**Source material:**
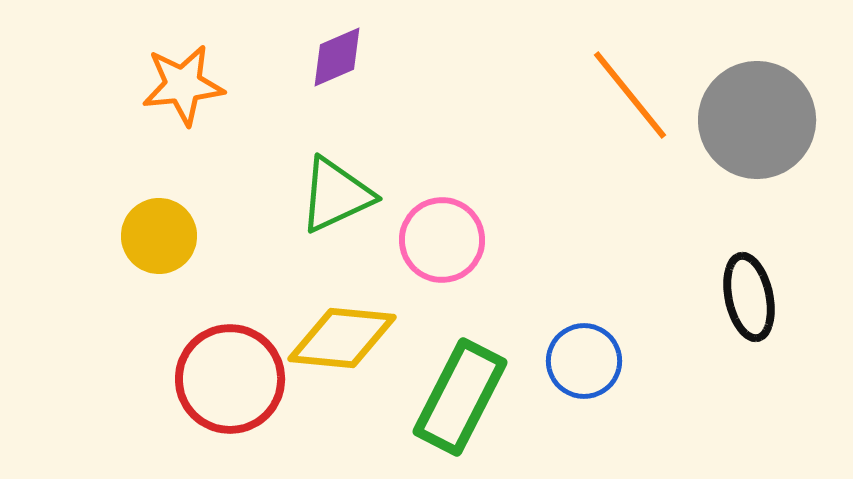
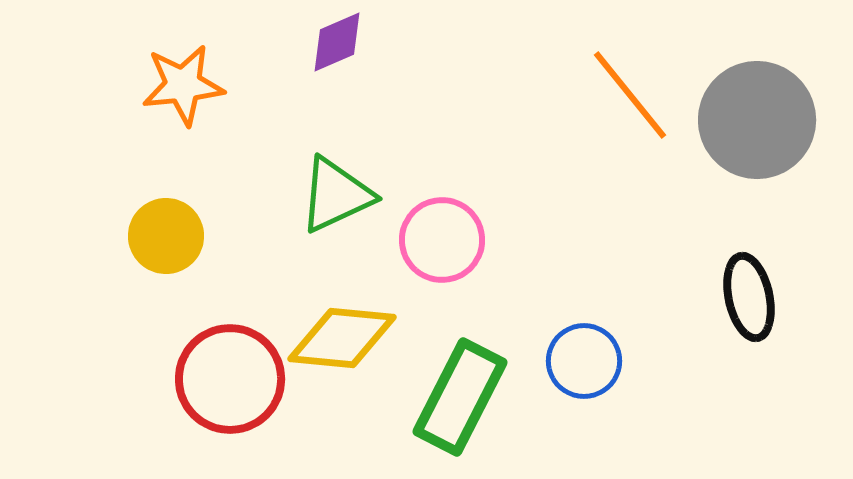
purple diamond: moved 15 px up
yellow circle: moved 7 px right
...
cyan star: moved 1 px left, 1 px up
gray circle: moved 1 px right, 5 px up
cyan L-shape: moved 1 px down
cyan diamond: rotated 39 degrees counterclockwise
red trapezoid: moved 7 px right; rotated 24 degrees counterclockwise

**Set problem:** Could you repeat, word for word, the stretch of items that opens with the line containing "cyan star: moved 1 px left, 1 px up" and closes with the line containing "red trapezoid: moved", both of those lines included?

**Output below:**
cyan star: moved 1 px left, 1 px up
gray circle: moved 1 px right, 5 px up
cyan L-shape: moved 1 px down
cyan diamond: rotated 39 degrees counterclockwise
red trapezoid: moved 7 px right; rotated 24 degrees counterclockwise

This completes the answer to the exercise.